- Stored entries:
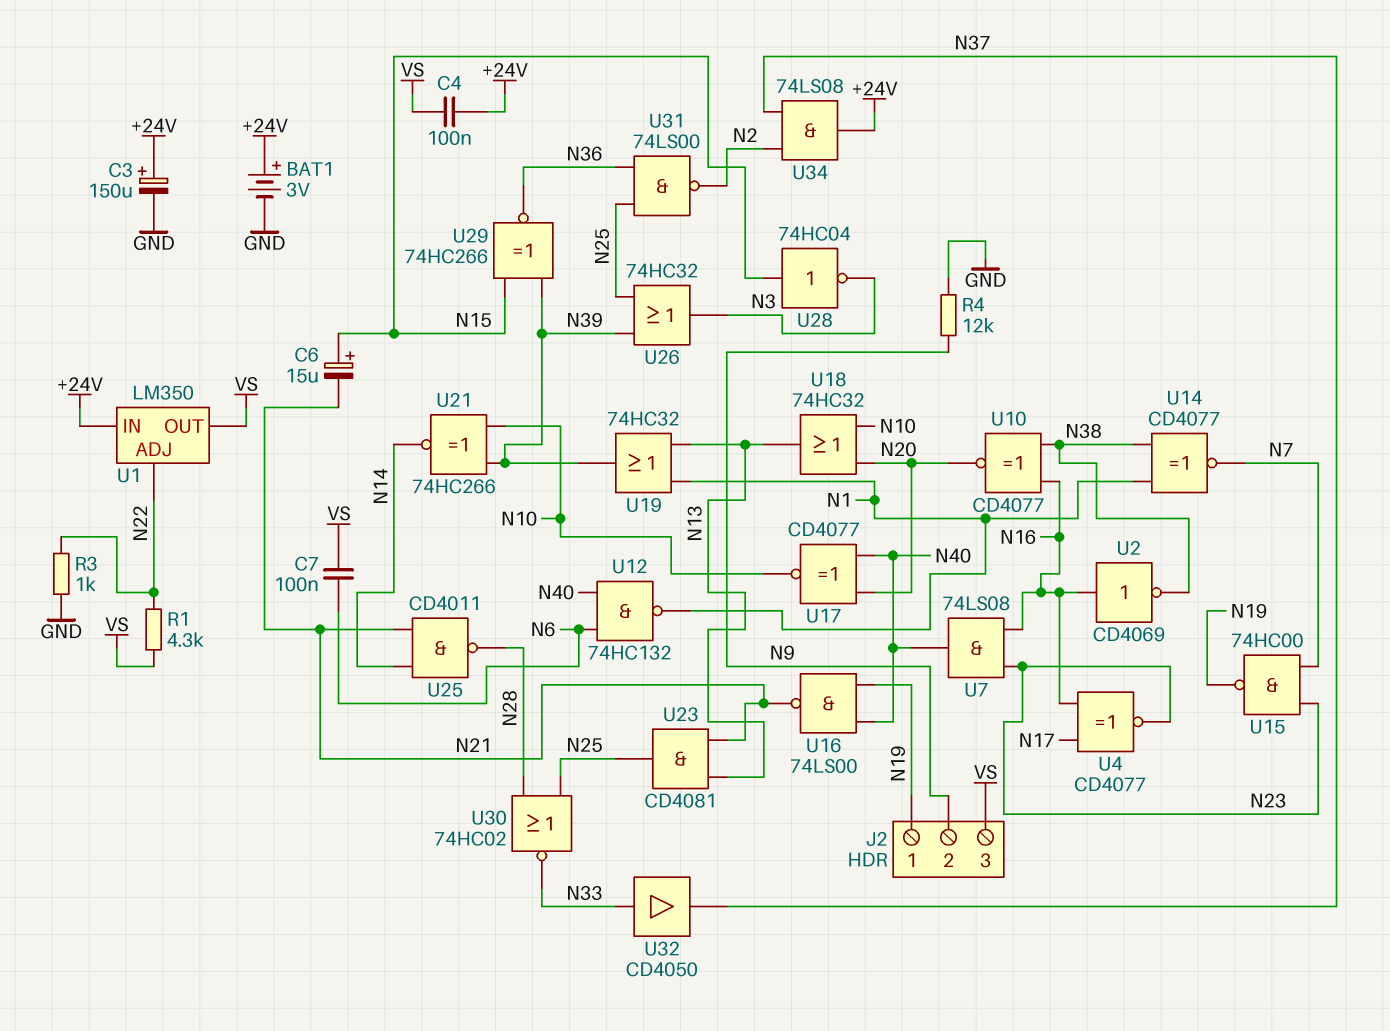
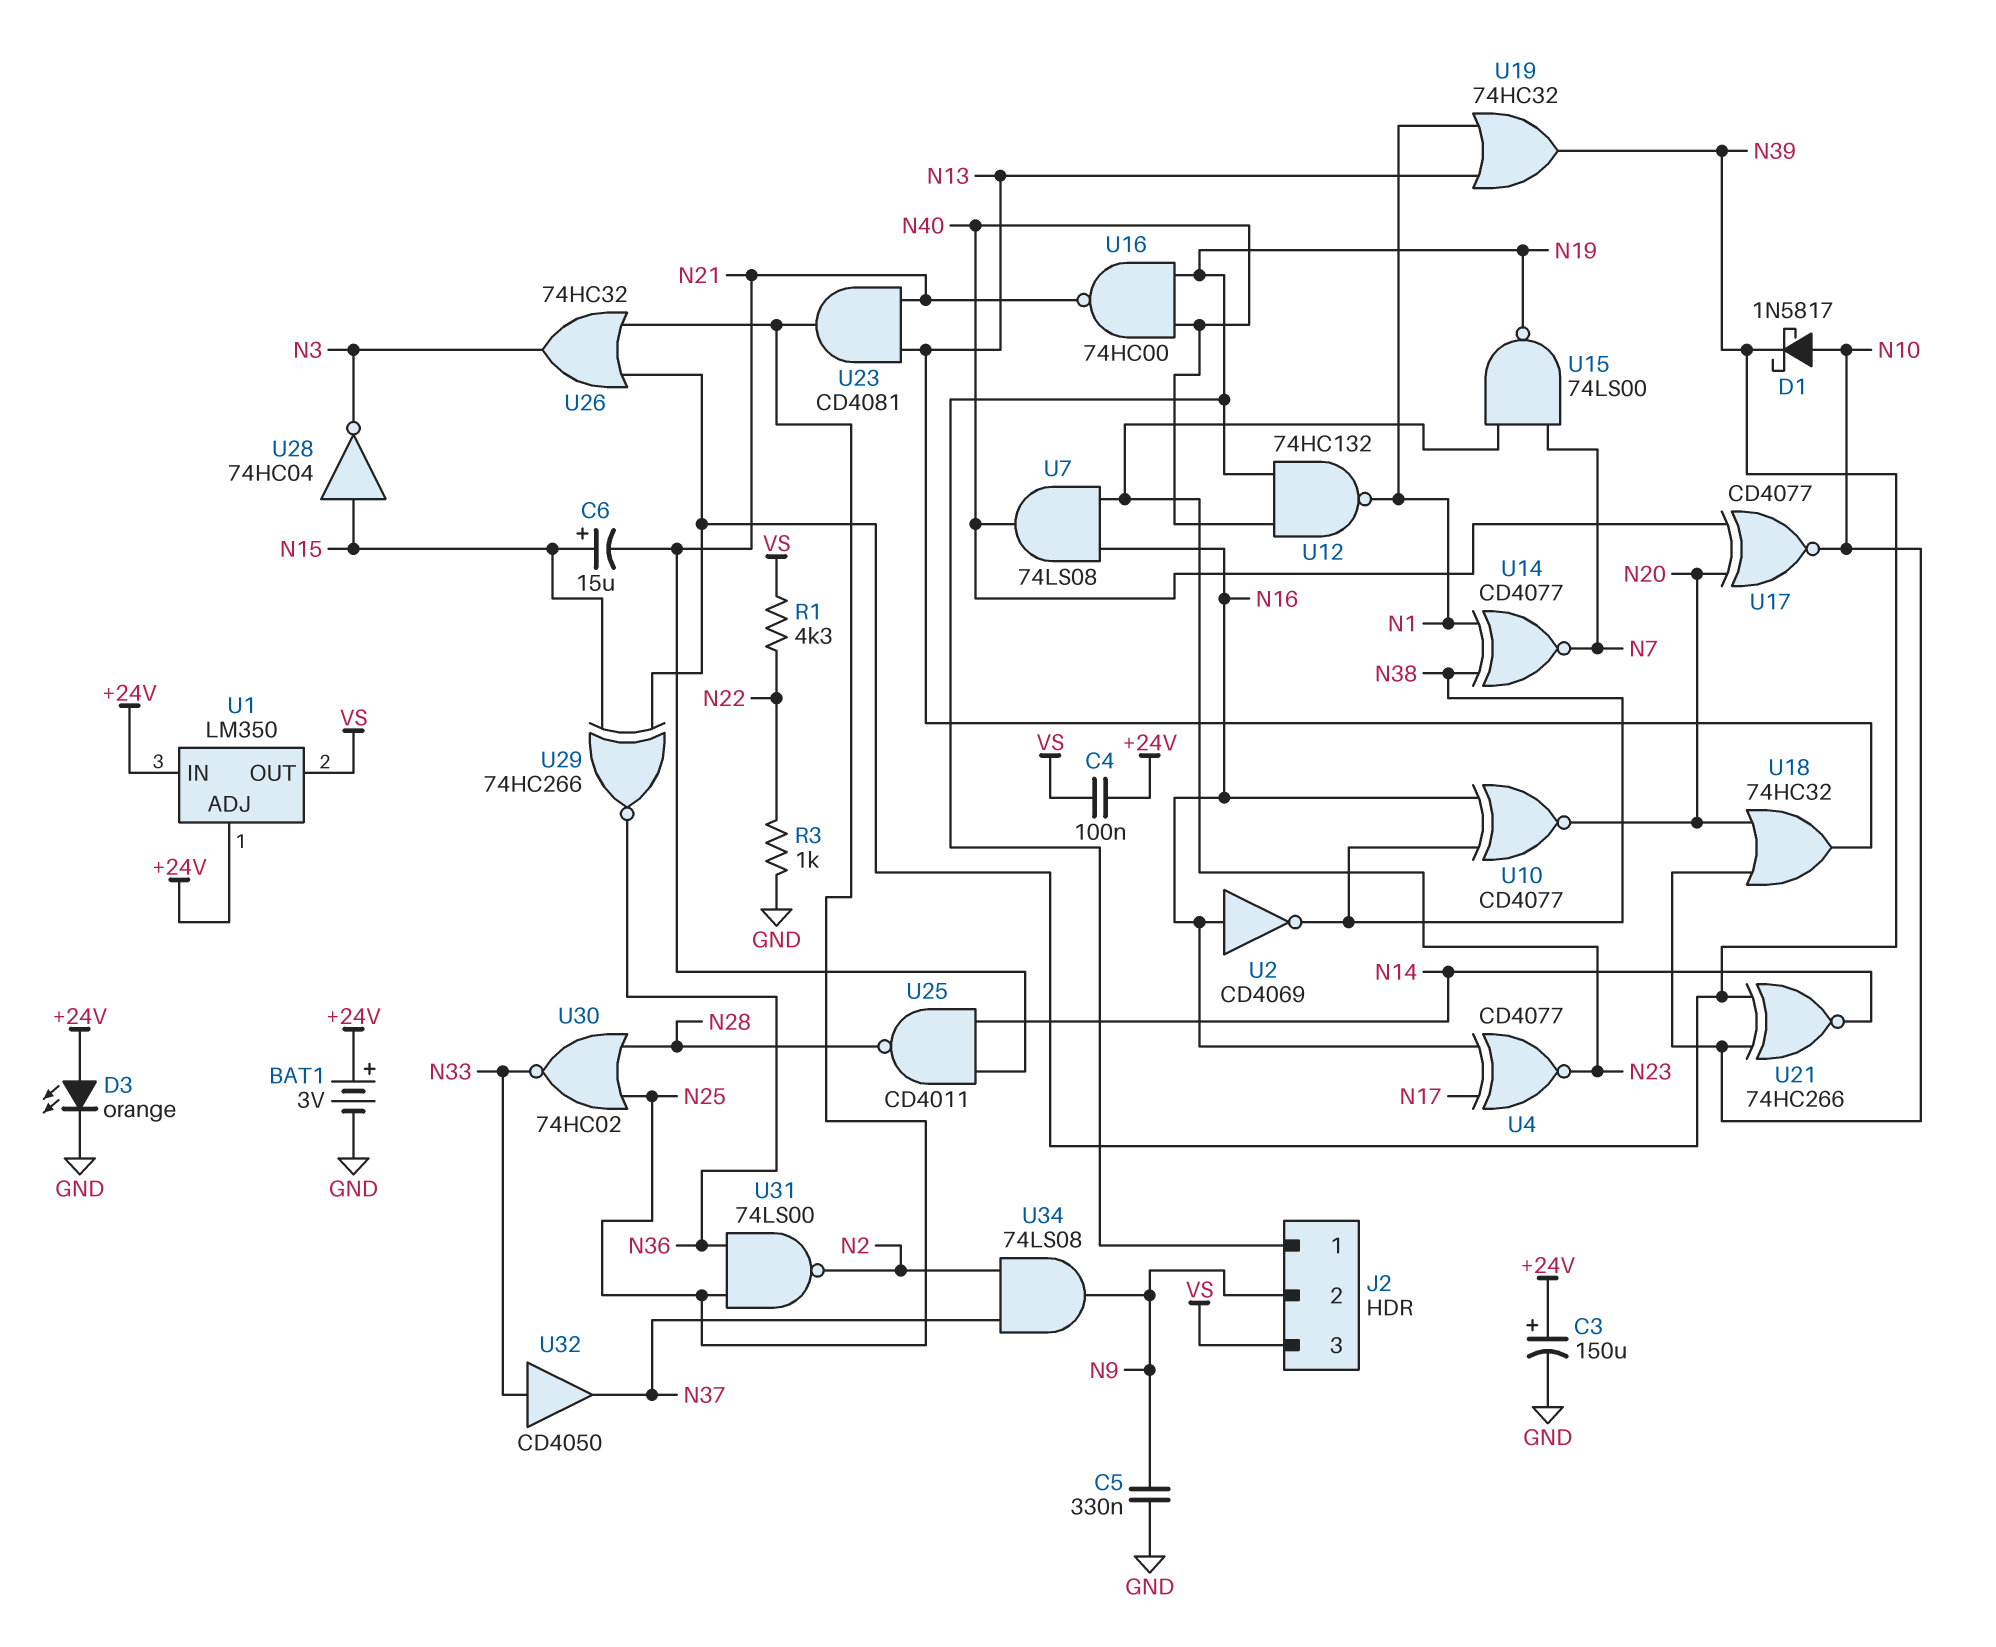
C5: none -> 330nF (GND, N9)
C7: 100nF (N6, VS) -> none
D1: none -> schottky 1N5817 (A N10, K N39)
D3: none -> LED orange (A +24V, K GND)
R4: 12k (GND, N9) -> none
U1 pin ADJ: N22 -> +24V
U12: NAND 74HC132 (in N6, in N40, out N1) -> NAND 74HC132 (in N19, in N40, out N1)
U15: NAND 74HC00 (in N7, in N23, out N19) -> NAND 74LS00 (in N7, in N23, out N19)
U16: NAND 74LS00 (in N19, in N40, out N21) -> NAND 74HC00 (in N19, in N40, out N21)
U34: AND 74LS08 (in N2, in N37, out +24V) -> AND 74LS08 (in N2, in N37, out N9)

- Exercise:
The preceding entries are to be written out again exactly, with the pictures removed.

- Result for this exercise:
C5: none -> 330nF (GND, N9)
C7: 100nF (N6, VS) -> none
D1: none -> schottky 1N5817 (A N10, K N39)
D3: none -> LED orange (A +24V, K GND)
R4: 12k (GND, N9) -> none
U1 pin ADJ: N22 -> +24V
U12: NAND 74HC132 (in N6, in N40, out N1) -> NAND 74HC132 (in N19, in N40, out N1)
U15: NAND 74HC00 (in N7, in N23, out N19) -> NAND 74LS00 (in N7, in N23, out N19)
U16: NAND 74LS00 (in N19, in N40, out N21) -> NAND 74HC00 (in N19, in N40, out N21)
U34: AND 74LS08 (in N2, in N37, out +24V) -> AND 74LS08 (in N2, in N37, out N9)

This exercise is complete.